#### Given records:
┏━━

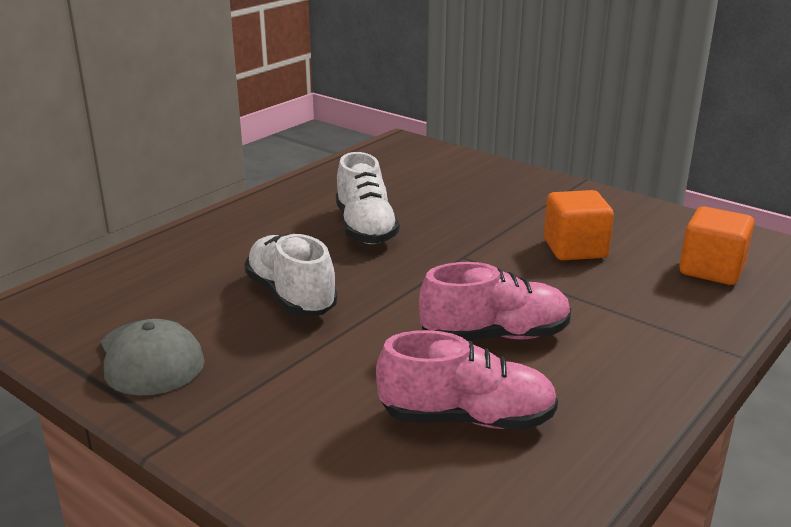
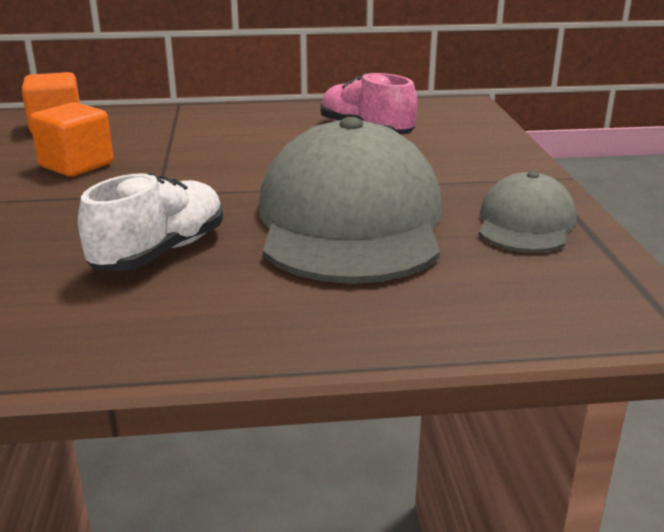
camera: 135 degrees left, 0 degrees up
(291, 296) = (350, 221): white shoe -> grey cap
(495, 336) = (268, 149): pink shoe -> none

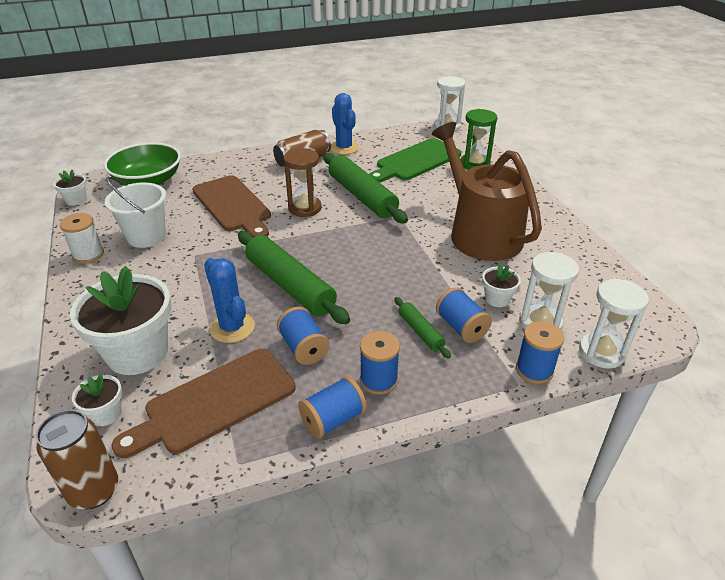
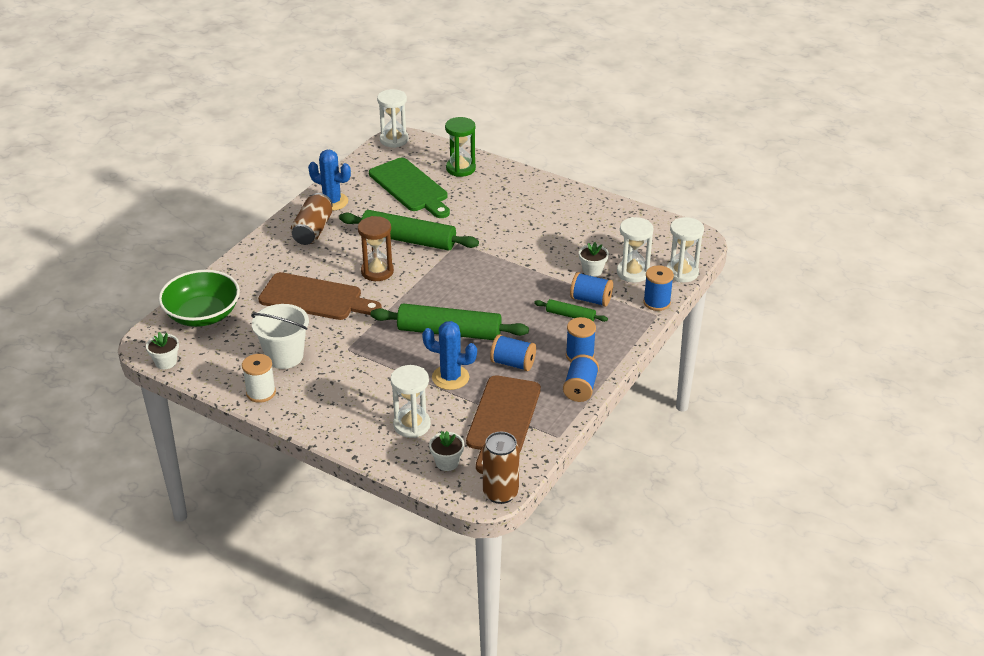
camera: 40 degrees left, 0 degrees up
(137, 353) = (412, 425): white flower pot -> white hourglass
(416, 161) = (410, 187): green cutting board -> green cutting board turned 45 degrees counterclockwise
(480, 233) = (531, 228): brown watering can -> none

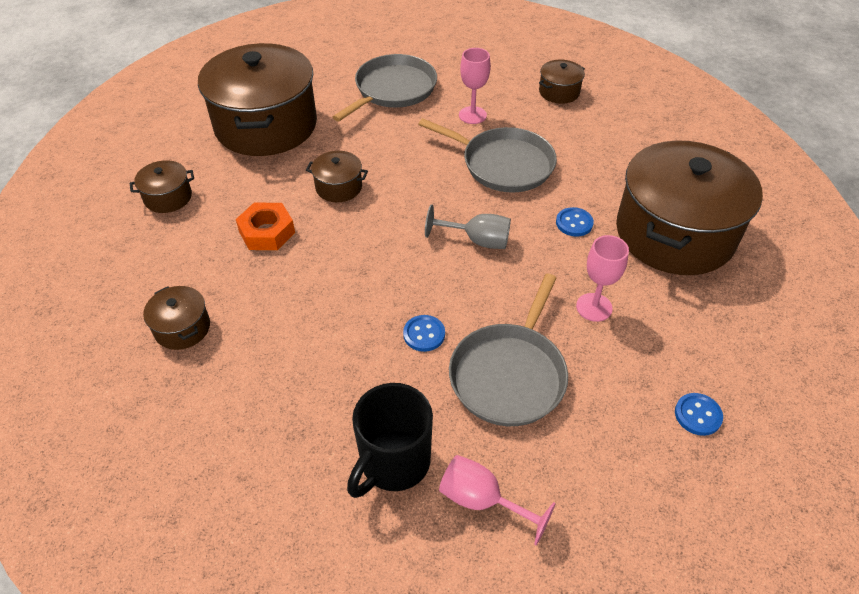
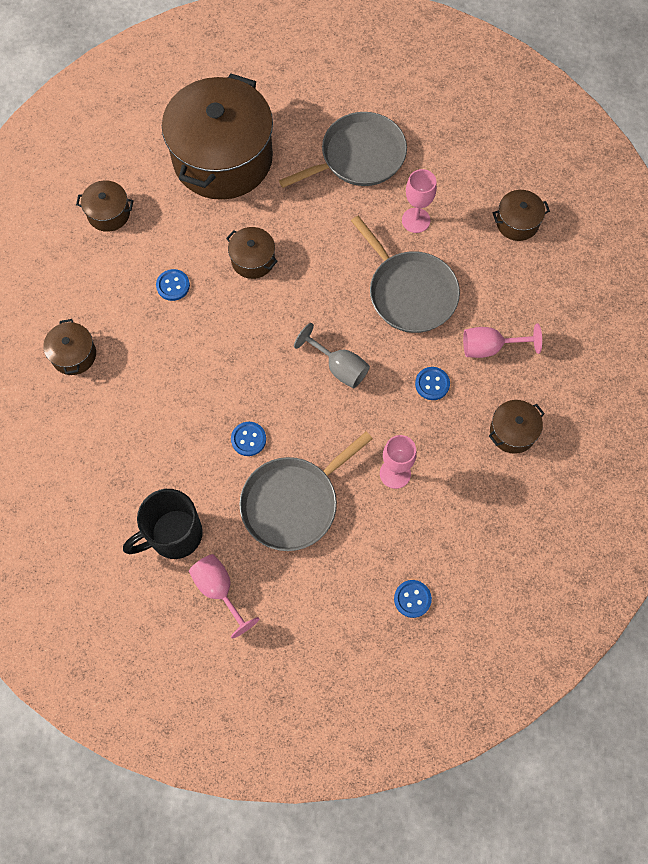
camera: 25 degrees right, 20 degrees up
(267, 232) = (173, 285): orange nut -> blue button
(604, 179) = (490, 347): none -> pink goblet
(674, 233) = (512, 432): brown pot -> brown pot, size x0.42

┗━━

#### What you should do:
Write every record out again exactly, omitting the pictures they hold.

#### Task solution:
camera: 135 degrees left, 0 degrees up
(291, 296) = (350, 221): white shoe -> grey cap
(495, 336) = (268, 149): pink shoe -> none

camera: 40 degrees left, 0 degrees up
(137, 353) = (412, 425): white flower pot -> white hourglass
(416, 161) = (410, 187): green cutting board -> green cutting board turned 45 degrees counterclockwise
(480, 233) = (531, 228): brown watering can -> none

camera: 25 degrees right, 20 degrees up
(267, 232) = (173, 285): orange nut -> blue button
(604, 179) = (490, 347): none -> pink goblet
(674, 233) = (512, 432): brown pot -> brown pot, size x0.42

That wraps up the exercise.